* **TASK BRIEF**: Beginning at the line that contains "turquoise tape: 0 -> 2", repeat each line exactly through the last one of the records below, and leave out the pictures.
━━━ EXERCISE INPUTS
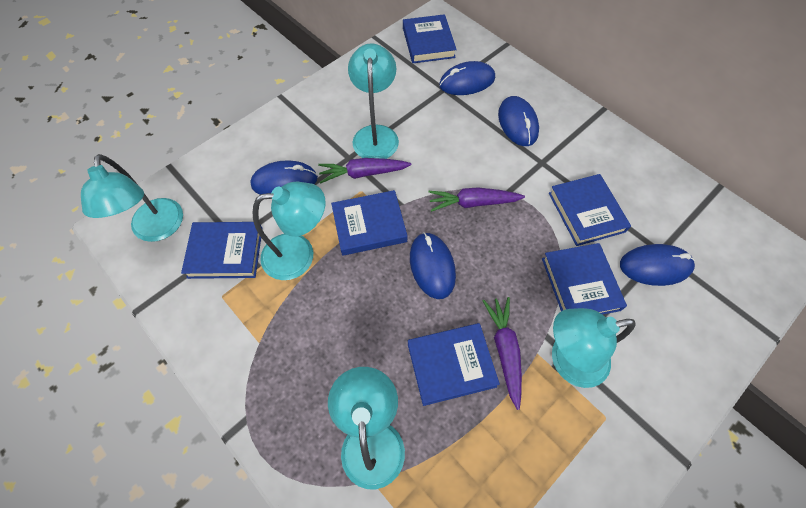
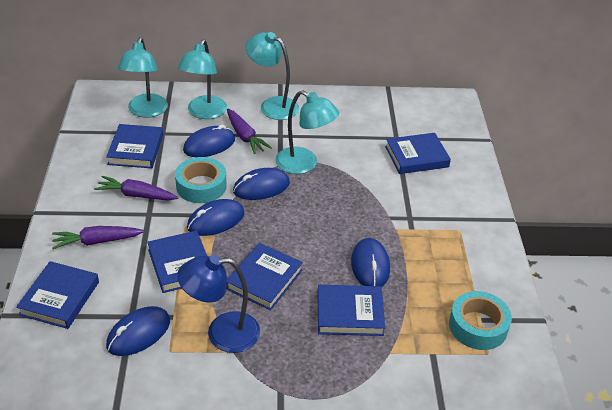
blue lamp: 0 -> 1
turquoise lamp: 5 -> 4
turquoise tape: 0 -> 2

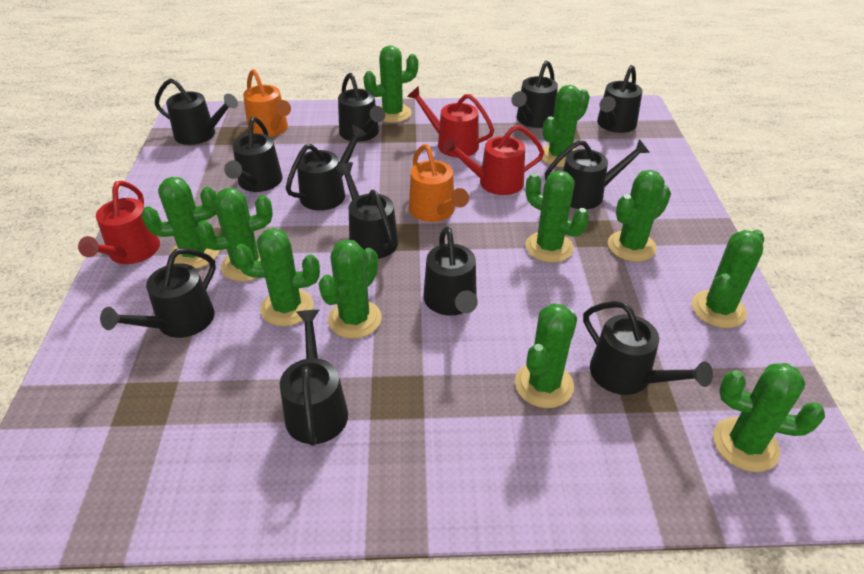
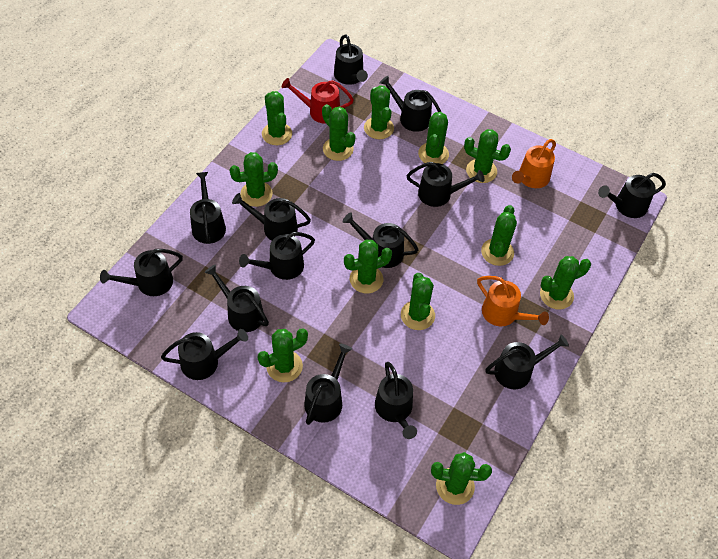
black watering can: 12 -> 14
green cactus: 11 -> 12
red watering can: 3 -> 1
━━━━━━
* **TASK SOLUTION**:
turquoise tape: 0 -> 2

black watering can: 12 -> 14
green cactus: 11 -> 12
red watering can: 3 -> 1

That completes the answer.